| Problem description |
Reproduce every record below line for line, with no changes to wording, numbers, or order.

| Material for the task |
#####

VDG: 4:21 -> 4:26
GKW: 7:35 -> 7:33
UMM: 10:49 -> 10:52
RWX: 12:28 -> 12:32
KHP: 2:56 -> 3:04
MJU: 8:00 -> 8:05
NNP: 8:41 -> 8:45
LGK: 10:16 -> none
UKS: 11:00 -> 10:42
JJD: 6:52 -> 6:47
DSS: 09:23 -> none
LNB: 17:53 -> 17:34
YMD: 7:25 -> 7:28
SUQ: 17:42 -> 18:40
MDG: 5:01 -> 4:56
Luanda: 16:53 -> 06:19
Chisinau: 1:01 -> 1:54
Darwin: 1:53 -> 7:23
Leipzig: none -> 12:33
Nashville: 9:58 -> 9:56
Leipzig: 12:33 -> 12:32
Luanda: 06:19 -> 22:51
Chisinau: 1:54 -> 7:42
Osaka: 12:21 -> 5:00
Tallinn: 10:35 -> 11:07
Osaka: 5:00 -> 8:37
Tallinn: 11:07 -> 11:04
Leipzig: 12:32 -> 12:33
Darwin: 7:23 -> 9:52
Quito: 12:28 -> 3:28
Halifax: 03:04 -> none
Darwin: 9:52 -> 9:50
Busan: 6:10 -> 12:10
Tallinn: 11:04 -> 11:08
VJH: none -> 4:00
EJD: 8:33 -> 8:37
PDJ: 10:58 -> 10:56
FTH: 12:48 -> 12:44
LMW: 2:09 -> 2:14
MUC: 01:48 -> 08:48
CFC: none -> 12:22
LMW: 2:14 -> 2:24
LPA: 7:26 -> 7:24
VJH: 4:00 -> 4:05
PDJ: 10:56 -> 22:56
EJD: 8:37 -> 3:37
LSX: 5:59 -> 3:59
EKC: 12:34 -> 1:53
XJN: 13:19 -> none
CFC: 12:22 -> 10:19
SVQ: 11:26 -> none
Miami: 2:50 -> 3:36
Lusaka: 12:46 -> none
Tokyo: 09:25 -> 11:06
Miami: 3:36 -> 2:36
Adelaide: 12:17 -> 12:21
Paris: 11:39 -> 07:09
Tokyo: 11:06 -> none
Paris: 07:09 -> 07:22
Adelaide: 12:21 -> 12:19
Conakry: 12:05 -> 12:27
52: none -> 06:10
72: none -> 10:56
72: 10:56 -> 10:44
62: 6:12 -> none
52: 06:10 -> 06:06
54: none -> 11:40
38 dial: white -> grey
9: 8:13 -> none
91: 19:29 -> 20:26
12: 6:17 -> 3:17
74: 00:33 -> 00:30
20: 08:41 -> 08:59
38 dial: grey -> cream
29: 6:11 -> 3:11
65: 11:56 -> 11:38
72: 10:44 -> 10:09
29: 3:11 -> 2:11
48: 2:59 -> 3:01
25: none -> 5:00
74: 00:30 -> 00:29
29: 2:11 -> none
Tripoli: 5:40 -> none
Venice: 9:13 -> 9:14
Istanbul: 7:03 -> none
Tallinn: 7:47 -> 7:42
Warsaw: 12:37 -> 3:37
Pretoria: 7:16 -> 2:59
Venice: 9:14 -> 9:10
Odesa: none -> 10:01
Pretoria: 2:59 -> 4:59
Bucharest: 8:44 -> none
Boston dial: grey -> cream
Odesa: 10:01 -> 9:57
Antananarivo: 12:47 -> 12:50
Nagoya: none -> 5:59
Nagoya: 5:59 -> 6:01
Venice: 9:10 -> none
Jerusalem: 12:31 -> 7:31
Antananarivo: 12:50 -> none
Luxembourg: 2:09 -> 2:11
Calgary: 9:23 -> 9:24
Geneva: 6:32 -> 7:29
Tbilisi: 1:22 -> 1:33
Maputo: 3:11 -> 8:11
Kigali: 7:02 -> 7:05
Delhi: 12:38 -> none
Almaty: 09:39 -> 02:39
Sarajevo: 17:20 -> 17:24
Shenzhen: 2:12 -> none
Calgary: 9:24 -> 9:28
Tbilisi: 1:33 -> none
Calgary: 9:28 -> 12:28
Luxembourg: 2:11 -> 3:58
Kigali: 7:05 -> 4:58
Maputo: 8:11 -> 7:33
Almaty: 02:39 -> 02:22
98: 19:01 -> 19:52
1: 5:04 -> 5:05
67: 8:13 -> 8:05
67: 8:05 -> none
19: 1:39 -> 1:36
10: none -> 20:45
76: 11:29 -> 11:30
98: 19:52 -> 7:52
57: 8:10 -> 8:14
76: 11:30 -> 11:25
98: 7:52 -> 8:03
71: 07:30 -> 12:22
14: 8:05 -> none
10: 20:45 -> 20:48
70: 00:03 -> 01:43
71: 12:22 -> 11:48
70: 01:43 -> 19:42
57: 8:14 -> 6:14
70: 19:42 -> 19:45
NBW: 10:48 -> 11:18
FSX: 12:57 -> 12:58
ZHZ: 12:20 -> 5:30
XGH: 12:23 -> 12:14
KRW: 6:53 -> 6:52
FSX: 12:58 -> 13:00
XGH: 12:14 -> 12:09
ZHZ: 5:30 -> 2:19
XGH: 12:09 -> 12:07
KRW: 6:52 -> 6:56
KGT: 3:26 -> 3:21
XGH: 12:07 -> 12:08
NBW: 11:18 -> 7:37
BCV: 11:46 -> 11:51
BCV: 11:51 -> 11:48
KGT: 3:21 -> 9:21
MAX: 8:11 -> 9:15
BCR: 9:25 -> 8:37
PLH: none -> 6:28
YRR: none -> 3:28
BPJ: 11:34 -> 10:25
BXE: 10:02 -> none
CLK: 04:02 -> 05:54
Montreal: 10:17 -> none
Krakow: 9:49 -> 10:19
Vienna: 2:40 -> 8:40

#####

| Task response |
VDG: 4:21 -> 4:26
GKW: 7:35 -> 7:33
UMM: 10:49 -> 10:52
RWX: 12:28 -> 12:32
KHP: 2:56 -> 3:04
MJU: 8:00 -> 8:05
NNP: 8:41 -> 8:45
LGK: 10:16 -> none
UKS: 11:00 -> 10:42
JJD: 6:52 -> 6:47
DSS: 09:23 -> none
LNB: 17:53 -> 17:34
YMD: 7:25 -> 7:28
SUQ: 17:42 -> 18:40
MDG: 5:01 -> 4:56
Luanda: 16:53 -> 06:19
Chisinau: 1:01 -> 1:54
Darwin: 1:53 -> 7:23
Leipzig: none -> 12:33
Nashville: 9:58 -> 9:56
Leipzig: 12:33 -> 12:32
Luanda: 06:19 -> 22:51
Chisinau: 1:54 -> 7:42
Osaka: 12:21 -> 5:00
Tallinn: 10:35 -> 11:07
Osaka: 5:00 -> 8:37
Tallinn: 11:07 -> 11:04
Leipzig: 12:32 -> 12:33
Darwin: 7:23 -> 9:52
Quito: 12:28 -> 3:28
Halifax: 03:04 -> none
Darwin: 9:52 -> 9:50
Busan: 6:10 -> 12:10
Tallinn: 11:04 -> 11:08
VJH: none -> 4:00
EJD: 8:33 -> 8:37
PDJ: 10:58 -> 10:56
FTH: 12:48 -> 12:44
LMW: 2:09 -> 2:14
MUC: 01:48 -> 08:48
CFC: none -> 12:22
LMW: 2:14 -> 2:24
LPA: 7:26 -> 7:24
VJH: 4:00 -> 4:05
PDJ: 10:56 -> 22:56
EJD: 8:37 -> 3:37
LSX: 5:59 -> 3:59
EKC: 12:34 -> 1:53
XJN: 13:19 -> none
CFC: 12:22 -> 10:19
SVQ: 11:26 -> none
Miami: 2:50 -> 3:36
Lusaka: 12:46 -> none
Tokyo: 09:25 -> 11:06
Miami: 3:36 -> 2:36
Adelaide: 12:17 -> 12:21
Paris: 11:39 -> 07:09
Tokyo: 11:06 -> none
Paris: 07:09 -> 07:22
Adelaide: 12:21 -> 12:19
Conakry: 12:05 -> 12:27
52: none -> 06:10
72: none -> 10:56
72: 10:56 -> 10:44
62: 6:12 -> none
52: 06:10 -> 06:06
54: none -> 11:40
38 dial: white -> grey
9: 8:13 -> none
91: 19:29 -> 20:26
12: 6:17 -> 3:17
74: 00:33 -> 00:30
20: 08:41 -> 08:59
38 dial: grey -> cream
29: 6:11 -> 3:11
65: 11:56 -> 11:38
72: 10:44 -> 10:09
29: 3:11 -> 2:11
48: 2:59 -> 3:01
25: none -> 5:00
74: 00:30 -> 00:29
29: 2:11 -> none
Tripoli: 5:40 -> none
Venice: 9:13 -> 9:14
Istanbul: 7:03 -> none
Tallinn: 7:47 -> 7:42
Warsaw: 12:37 -> 3:37
Pretoria: 7:16 -> 2:59
Venice: 9:14 -> 9:10
Odesa: none -> 10:01
Pretoria: 2:59 -> 4:59
Bucharest: 8:44 -> none
Boston dial: grey -> cream
Odesa: 10:01 -> 9:57
Antananarivo: 12:47 -> 12:50
Nagoya: none -> 5:59
Nagoya: 5:59 -> 6:01
Venice: 9:10 -> none
Jerusalem: 12:31 -> 7:31
Antananarivo: 12:50 -> none
Luxembourg: 2:09 -> 2:11
Calgary: 9:23 -> 9:24
Geneva: 6:32 -> 7:29
Tbilisi: 1:22 -> 1:33
Maputo: 3:11 -> 8:11
Kigali: 7:02 -> 7:05
Delhi: 12:38 -> none
Almaty: 09:39 -> 02:39
Sarajevo: 17:20 -> 17:24
Shenzhen: 2:12 -> none
Calgary: 9:24 -> 9:28
Tbilisi: 1:33 -> none
Calgary: 9:28 -> 12:28
Luxembourg: 2:11 -> 3:58
Kigali: 7:05 -> 4:58
Maputo: 8:11 -> 7:33
Almaty: 02:39 -> 02:22
98: 19:01 -> 19:52
1: 5:04 -> 5:05
67: 8:13 -> 8:05
67: 8:05 -> none
19: 1:39 -> 1:36
10: none -> 20:45
76: 11:29 -> 11:30
98: 19:52 -> 7:52
57: 8:10 -> 8:14
76: 11:30 -> 11:25
98: 7:52 -> 8:03
71: 07:30 -> 12:22
14: 8:05 -> none
10: 20:45 -> 20:48
70: 00:03 -> 01:43
71: 12:22 -> 11:48
70: 01:43 -> 19:42
57: 8:14 -> 6:14
70: 19:42 -> 19:45
NBW: 10:48 -> 11:18
FSX: 12:57 -> 12:58
ZHZ: 12:20 -> 5:30
XGH: 12:23 -> 12:14
KRW: 6:53 -> 6:52
FSX: 12:58 -> 13:00
XGH: 12:14 -> 12:09
ZHZ: 5:30 -> 2:19
XGH: 12:09 -> 12:07
KRW: 6:52 -> 6:56
KGT: 3:26 -> 3:21
XGH: 12:07 -> 12:08
NBW: 11:18 -> 7:37
BCV: 11:46 -> 11:51
BCV: 11:51 -> 11:48
KGT: 3:21 -> 9:21
MAX: 8:11 -> 9:15
BCR: 9:25 -> 8:37
PLH: none -> 6:28
YRR: none -> 3:28
BPJ: 11:34 -> 10:25
BXE: 10:02 -> none
CLK: 04:02 -> 05:54
Montreal: 10:17 -> none
Krakow: 9:49 -> 10:19
Vienna: 2:40 -> 8:40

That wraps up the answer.